Stored data:
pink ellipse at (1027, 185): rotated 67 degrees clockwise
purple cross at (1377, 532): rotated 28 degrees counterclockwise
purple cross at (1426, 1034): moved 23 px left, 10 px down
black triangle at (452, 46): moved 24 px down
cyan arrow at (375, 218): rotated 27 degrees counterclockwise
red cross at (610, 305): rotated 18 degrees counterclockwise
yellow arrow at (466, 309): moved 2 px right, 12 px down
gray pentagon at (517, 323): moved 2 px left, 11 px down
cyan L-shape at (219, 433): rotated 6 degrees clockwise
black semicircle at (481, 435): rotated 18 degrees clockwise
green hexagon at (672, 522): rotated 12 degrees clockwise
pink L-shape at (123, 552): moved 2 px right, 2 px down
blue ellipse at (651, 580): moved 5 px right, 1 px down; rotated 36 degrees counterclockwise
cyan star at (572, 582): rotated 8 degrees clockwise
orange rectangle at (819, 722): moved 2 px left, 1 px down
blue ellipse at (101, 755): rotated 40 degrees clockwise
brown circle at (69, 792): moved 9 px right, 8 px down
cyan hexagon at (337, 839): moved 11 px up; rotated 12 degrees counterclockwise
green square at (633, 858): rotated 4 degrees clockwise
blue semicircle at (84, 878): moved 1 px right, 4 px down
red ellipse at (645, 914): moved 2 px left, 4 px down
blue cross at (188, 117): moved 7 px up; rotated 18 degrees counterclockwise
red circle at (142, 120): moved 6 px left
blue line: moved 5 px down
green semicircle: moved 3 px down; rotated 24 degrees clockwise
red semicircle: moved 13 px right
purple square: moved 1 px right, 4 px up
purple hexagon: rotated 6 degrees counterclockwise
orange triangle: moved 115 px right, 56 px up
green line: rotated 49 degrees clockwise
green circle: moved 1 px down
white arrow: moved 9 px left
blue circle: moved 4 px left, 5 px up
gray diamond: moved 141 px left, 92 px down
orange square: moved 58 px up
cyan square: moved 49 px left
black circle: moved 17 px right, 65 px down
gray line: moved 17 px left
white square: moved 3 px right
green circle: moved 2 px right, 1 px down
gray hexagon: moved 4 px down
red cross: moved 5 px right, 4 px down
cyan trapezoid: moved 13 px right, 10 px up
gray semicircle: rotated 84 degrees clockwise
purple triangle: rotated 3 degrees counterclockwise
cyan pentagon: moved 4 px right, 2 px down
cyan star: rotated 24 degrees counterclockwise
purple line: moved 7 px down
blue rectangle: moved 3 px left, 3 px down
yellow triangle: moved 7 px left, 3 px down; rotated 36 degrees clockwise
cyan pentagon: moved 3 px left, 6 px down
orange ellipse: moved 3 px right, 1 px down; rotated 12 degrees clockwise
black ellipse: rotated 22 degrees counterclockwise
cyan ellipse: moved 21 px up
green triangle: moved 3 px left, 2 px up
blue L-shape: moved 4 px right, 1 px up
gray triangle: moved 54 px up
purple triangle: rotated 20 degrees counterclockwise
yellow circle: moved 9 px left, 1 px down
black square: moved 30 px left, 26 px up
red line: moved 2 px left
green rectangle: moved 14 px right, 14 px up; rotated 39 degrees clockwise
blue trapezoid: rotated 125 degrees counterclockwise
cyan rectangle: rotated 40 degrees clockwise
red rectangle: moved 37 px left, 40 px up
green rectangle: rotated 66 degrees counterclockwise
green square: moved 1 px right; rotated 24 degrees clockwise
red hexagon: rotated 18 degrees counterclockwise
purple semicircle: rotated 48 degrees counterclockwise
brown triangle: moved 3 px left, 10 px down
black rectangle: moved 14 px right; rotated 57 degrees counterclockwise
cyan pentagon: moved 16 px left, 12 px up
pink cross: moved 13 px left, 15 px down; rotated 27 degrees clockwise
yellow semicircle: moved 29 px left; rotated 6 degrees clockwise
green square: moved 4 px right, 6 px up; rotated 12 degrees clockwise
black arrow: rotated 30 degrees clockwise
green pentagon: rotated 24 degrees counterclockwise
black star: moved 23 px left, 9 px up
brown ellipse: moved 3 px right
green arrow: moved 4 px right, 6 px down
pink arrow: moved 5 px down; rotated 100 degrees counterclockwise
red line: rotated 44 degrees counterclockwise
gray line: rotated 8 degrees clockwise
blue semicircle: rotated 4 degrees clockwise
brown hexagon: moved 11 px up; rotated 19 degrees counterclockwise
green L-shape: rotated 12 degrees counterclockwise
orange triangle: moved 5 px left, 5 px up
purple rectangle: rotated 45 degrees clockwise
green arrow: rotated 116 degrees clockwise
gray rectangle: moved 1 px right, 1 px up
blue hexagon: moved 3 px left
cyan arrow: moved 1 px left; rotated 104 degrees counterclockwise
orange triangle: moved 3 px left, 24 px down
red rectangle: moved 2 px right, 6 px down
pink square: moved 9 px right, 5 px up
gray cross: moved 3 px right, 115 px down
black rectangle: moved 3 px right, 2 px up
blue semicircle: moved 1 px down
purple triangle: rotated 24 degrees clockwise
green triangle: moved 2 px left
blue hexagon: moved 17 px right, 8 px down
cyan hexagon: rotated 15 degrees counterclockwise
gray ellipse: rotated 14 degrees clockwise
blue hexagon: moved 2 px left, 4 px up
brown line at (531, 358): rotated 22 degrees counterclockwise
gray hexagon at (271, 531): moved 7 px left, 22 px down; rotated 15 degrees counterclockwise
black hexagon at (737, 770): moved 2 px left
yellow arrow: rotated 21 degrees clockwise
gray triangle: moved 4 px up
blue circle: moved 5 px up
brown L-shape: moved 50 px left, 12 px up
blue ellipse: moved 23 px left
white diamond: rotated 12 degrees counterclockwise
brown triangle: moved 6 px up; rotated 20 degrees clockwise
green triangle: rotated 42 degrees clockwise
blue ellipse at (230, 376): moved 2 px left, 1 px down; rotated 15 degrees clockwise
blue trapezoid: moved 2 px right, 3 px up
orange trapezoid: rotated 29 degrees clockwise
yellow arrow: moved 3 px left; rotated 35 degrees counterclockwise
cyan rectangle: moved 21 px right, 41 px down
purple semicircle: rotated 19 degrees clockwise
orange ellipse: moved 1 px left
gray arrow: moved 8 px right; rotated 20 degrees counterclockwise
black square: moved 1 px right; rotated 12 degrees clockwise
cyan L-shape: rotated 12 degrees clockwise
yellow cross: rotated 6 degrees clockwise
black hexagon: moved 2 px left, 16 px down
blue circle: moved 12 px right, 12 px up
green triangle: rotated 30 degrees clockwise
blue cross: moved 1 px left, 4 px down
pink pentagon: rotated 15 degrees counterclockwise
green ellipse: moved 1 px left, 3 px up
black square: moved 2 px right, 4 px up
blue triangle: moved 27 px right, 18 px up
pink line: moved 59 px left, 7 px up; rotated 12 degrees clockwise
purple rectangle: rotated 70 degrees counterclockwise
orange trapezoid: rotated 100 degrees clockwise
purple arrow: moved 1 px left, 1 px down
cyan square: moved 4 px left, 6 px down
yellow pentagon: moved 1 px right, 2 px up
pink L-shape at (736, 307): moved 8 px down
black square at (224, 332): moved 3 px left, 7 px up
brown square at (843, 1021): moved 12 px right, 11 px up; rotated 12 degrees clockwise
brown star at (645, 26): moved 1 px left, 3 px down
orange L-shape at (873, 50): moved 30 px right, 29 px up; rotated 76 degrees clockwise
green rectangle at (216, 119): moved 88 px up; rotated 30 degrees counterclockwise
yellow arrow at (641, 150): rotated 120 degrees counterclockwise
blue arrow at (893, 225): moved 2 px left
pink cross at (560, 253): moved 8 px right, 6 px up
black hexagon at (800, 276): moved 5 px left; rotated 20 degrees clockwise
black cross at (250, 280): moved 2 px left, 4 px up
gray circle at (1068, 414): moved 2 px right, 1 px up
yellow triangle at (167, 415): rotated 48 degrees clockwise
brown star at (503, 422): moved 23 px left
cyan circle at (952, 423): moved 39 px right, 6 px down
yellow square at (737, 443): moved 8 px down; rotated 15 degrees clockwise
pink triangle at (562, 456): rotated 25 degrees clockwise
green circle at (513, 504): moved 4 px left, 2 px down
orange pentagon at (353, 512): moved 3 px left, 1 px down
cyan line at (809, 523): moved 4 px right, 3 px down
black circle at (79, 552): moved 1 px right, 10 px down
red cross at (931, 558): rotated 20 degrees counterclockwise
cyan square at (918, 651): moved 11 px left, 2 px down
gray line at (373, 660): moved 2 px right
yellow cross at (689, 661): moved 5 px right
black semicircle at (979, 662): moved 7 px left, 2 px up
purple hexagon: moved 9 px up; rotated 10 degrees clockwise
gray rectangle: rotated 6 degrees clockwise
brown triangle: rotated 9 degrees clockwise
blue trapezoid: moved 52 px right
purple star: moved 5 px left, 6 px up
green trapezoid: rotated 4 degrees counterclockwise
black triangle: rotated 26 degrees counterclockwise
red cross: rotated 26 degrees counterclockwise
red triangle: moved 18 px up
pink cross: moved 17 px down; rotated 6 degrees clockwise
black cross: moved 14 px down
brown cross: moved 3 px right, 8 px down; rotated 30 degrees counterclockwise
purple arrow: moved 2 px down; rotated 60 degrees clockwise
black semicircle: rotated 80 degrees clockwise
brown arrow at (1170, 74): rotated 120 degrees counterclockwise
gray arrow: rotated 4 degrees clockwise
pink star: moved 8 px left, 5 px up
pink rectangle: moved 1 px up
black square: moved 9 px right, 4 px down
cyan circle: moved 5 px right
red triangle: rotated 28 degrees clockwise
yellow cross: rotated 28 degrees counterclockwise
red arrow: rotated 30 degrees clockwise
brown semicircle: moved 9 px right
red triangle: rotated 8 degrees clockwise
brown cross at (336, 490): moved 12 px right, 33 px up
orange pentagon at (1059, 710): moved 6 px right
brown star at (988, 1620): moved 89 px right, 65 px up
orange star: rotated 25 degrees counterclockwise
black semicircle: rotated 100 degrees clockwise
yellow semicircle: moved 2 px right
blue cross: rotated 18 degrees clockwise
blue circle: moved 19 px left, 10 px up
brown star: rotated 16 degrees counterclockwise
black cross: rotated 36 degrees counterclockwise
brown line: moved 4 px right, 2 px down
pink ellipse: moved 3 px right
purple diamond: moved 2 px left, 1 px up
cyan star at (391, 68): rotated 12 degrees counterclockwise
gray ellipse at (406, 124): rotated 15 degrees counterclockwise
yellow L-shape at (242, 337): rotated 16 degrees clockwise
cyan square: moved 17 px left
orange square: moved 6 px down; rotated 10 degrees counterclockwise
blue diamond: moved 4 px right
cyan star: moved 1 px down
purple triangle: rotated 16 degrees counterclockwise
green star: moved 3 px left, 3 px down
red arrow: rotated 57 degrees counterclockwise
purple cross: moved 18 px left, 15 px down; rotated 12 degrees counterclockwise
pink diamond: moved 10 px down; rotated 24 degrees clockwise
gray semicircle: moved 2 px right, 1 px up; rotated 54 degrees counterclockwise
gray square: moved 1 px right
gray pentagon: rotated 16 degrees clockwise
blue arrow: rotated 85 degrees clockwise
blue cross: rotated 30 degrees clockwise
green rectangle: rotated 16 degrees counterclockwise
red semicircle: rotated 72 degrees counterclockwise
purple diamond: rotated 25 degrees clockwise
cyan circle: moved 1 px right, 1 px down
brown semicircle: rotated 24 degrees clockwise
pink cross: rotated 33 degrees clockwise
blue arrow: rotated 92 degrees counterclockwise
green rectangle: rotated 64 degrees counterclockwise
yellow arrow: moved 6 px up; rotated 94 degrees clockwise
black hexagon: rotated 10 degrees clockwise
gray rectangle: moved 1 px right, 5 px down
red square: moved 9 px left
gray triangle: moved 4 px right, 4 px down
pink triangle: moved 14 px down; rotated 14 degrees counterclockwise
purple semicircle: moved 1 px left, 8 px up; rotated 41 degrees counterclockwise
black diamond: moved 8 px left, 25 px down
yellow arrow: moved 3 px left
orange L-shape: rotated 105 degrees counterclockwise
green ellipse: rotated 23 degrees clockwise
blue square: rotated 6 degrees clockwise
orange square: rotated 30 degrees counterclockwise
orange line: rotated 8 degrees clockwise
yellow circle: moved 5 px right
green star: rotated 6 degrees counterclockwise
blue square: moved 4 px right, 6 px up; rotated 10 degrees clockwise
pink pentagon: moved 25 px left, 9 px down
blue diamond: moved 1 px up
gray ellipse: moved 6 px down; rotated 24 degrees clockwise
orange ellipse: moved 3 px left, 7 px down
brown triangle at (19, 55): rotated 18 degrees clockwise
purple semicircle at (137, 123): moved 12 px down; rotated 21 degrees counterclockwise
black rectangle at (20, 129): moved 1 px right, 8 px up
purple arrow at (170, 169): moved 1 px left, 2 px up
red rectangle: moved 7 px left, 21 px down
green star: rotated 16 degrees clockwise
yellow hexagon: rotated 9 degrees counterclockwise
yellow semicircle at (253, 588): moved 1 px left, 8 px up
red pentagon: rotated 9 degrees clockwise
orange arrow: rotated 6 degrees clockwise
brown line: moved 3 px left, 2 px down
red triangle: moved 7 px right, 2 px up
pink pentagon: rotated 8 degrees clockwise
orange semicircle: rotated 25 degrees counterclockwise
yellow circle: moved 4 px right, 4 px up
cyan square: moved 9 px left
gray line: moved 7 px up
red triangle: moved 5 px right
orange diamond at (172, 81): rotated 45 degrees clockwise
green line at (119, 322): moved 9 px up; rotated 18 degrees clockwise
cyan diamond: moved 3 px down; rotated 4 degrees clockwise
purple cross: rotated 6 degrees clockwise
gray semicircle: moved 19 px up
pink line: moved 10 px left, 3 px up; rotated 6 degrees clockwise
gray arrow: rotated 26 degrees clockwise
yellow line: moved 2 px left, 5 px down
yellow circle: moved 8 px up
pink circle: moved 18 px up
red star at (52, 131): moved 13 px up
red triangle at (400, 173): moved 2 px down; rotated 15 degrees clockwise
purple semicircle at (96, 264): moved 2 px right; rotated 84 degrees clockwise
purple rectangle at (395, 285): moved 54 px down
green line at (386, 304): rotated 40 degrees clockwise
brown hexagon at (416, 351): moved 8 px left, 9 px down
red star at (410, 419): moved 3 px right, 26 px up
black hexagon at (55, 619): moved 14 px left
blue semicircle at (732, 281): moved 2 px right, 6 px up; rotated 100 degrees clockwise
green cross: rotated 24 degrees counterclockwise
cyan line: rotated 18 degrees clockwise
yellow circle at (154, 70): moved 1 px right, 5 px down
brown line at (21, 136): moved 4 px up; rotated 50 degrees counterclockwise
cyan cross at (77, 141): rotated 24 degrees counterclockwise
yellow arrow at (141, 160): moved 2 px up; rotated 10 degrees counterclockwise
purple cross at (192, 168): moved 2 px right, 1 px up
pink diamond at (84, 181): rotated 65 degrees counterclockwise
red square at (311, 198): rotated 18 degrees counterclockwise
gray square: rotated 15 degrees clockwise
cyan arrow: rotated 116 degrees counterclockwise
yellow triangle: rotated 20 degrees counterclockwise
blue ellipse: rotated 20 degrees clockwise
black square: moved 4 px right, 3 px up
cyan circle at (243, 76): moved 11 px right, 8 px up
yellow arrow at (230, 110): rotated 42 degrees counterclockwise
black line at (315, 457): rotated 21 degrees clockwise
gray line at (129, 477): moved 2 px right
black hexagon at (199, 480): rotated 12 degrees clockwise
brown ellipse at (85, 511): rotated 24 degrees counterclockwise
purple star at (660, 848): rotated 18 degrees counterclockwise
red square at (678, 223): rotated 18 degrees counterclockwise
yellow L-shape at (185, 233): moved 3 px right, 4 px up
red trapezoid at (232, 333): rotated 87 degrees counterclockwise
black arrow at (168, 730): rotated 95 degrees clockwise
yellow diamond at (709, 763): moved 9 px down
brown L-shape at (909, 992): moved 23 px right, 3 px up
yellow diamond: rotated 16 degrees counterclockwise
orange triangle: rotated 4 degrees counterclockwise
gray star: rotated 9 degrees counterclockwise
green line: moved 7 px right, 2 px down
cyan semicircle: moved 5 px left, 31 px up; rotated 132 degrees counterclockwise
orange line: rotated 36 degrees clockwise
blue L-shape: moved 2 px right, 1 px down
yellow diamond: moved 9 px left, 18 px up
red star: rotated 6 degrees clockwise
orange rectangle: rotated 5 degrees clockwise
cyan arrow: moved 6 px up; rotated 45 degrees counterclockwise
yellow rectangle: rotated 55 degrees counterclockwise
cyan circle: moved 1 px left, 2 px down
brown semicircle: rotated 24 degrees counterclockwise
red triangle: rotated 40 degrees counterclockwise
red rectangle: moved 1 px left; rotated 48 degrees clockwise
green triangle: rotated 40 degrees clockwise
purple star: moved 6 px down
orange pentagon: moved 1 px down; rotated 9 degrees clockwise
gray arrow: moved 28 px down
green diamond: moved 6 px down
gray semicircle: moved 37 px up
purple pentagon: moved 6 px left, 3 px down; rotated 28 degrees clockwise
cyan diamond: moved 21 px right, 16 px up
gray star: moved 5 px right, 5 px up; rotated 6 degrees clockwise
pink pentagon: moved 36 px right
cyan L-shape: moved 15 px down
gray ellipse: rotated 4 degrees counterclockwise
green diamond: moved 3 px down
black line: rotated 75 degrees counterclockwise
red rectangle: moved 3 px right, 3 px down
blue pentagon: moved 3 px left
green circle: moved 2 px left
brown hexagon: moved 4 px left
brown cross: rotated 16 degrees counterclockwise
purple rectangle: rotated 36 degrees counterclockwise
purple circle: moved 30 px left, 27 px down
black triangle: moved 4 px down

THE TASK>
Retype the material word for word, from its first line down to the line containing "green semicircle: moved", with both of those lines included.

REPLY TO THE TASK>
pink ellipse at (1027, 185): rotated 67 degrees clockwise
purple cross at (1377, 532): rotated 28 degrees counterclockwise
purple cross at (1426, 1034): moved 23 px left, 10 px down
black triangle at (452, 46): moved 24 px down
cyan arrow at (375, 218): rotated 27 degrees counterclockwise
red cross at (610, 305): rotated 18 degrees counterclockwise
yellow arrow at (466, 309): moved 2 px right, 12 px down
gray pentagon at (517, 323): moved 2 px left, 11 px down
cyan L-shape at (219, 433): rotated 6 degrees clockwise
black semicircle at (481, 435): rotated 18 degrees clockwise
green hexagon at (672, 522): rotated 12 degrees clockwise
pink L-shape at (123, 552): moved 2 px right, 2 px down
blue ellipse at (651, 580): moved 5 px right, 1 px down; rotated 36 degrees counterclockwise
cyan star at (572, 582): rotated 8 degrees clockwise
orange rectangle at (819, 722): moved 2 px left, 1 px down
blue ellipse at (101, 755): rotated 40 degrees clockwise
brown circle at (69, 792): moved 9 px right, 8 px down
cyan hexagon at (337, 839): moved 11 px up; rotated 12 degrees counterclockwise
green square at (633, 858): rotated 4 degrees clockwise
blue semicircle at (84, 878): moved 1 px right, 4 px down
red ellipse at (645, 914): moved 2 px left, 4 px down
blue cross at (188, 117): moved 7 px up; rotated 18 degrees counterclockwise
red circle at (142, 120): moved 6 px left
blue line: moved 5 px down
green semicircle: moved 3 px down; rotated 24 degrees clockwise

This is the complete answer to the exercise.